## Task to complete
Your copy should match the records exactly, except that it contains no pictures.

## Data for the task
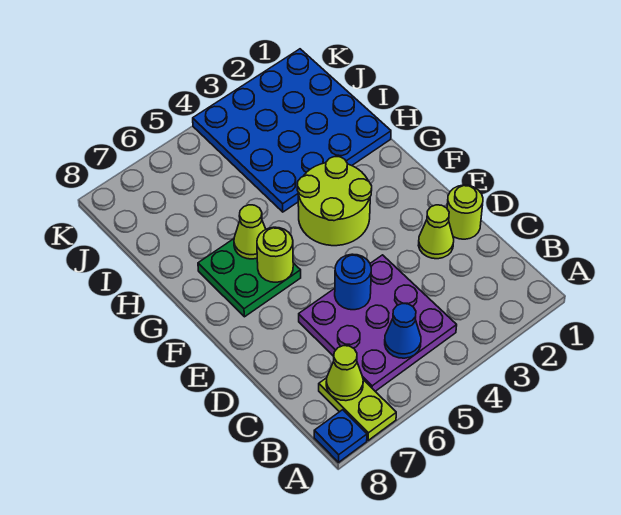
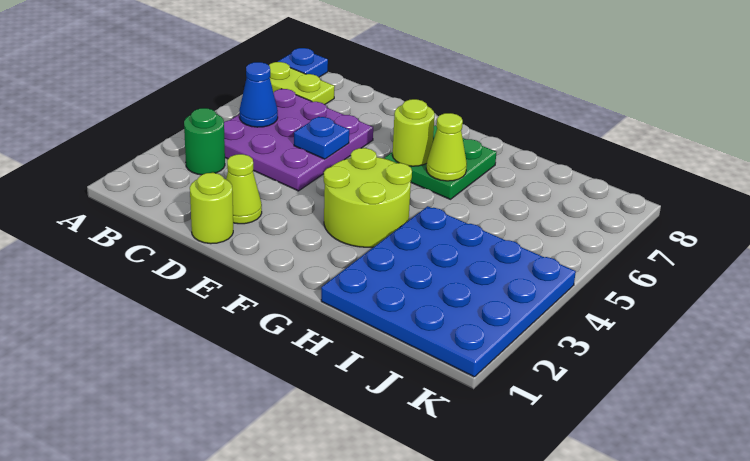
none -> green round brick B3 level 1
lime cone B7 level 2 -> none
blue round brick D5 level 2 -> blue plate D5 level 2

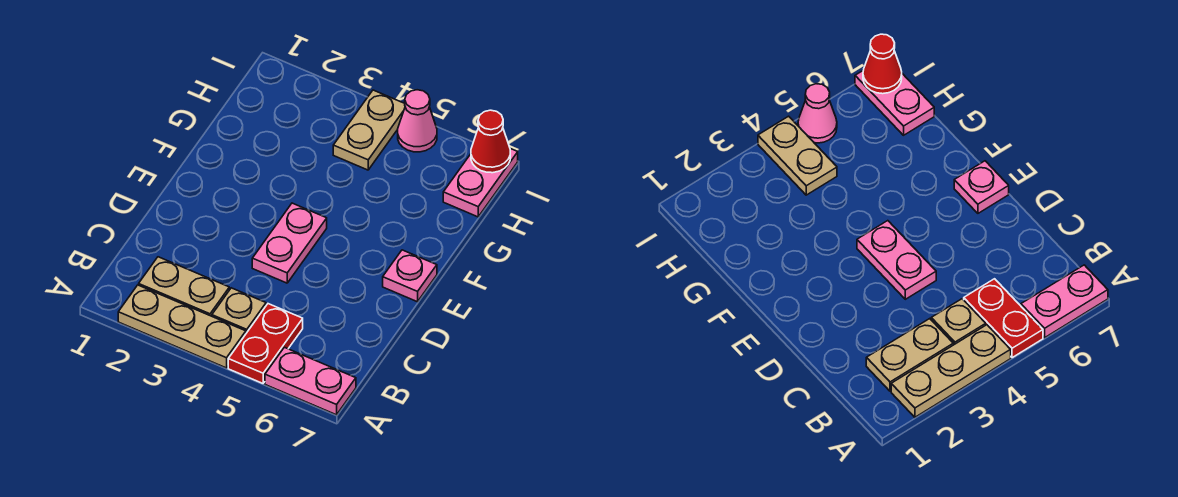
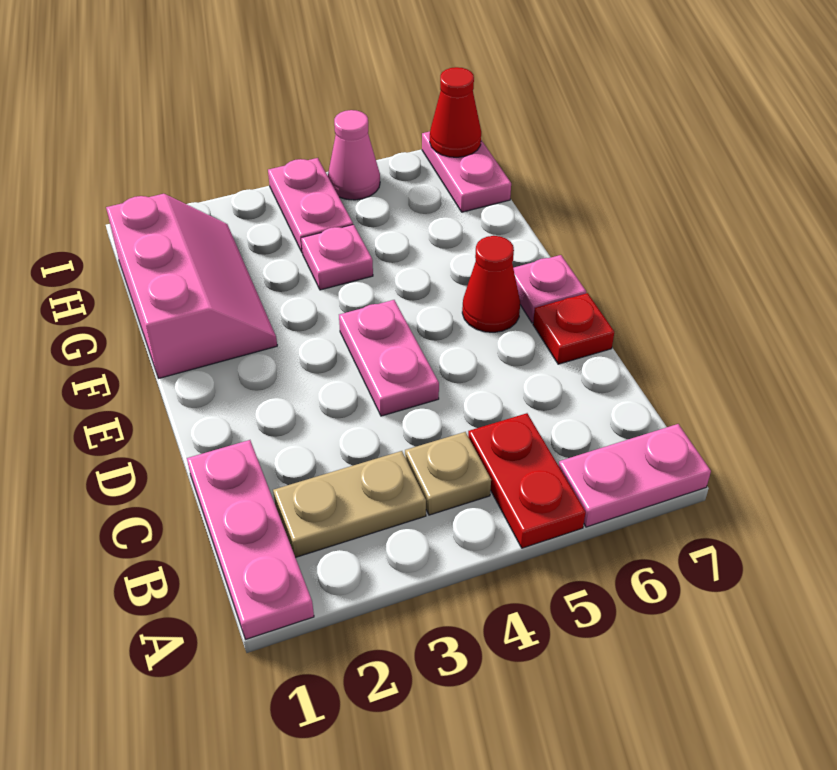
none -> pink plate A1:C1 level 1
tan plate A2:A4 level 1 -> none
none -> red plate D7 level 1
none -> red cone E6 level 1
none -> pink slope F1:H2 level 1 top 1
none -> pink plate G4 level 1
tan plate H4:I4 level 1 -> pink plate H4:I4 level 1

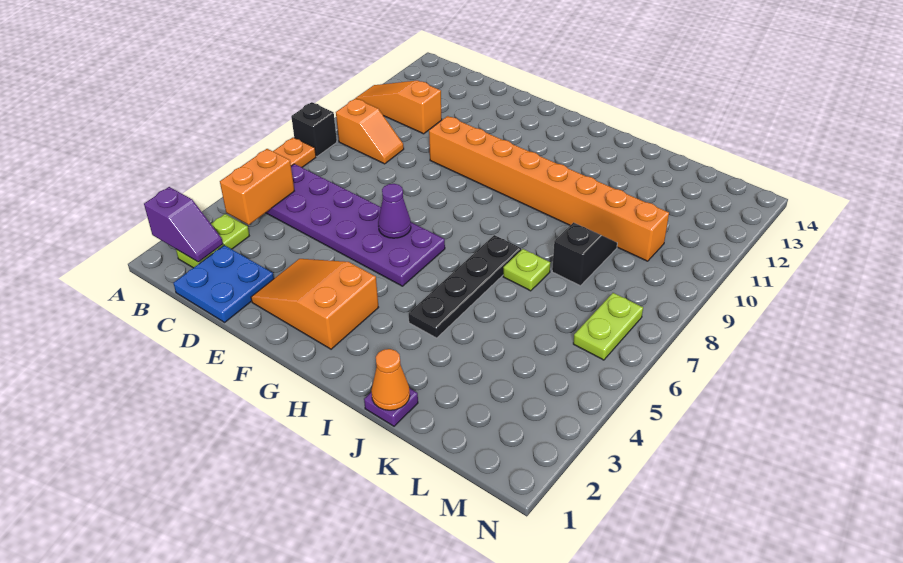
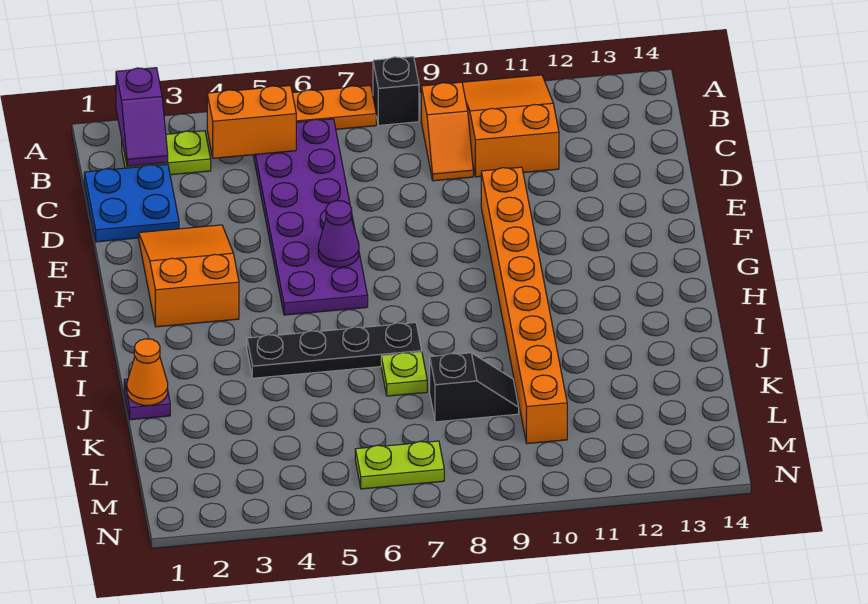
orange slope A11:C11 level 1 top C -> orange slope A10:C11 level 1 top C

## Exercise response
none -> green round brick B3 level 1
lime cone B7 level 2 -> none
blue round brick D5 level 2 -> blue plate D5 level 2

none -> pink plate A1:C1 level 1
tan plate A2:A4 level 1 -> none
none -> red plate D7 level 1
none -> red cone E6 level 1
none -> pink slope F1:H2 level 1 top 1
none -> pink plate G4 level 1
tan plate H4:I4 level 1 -> pink plate H4:I4 level 1

orange slope A11:C11 level 1 top C -> orange slope A10:C11 level 1 top C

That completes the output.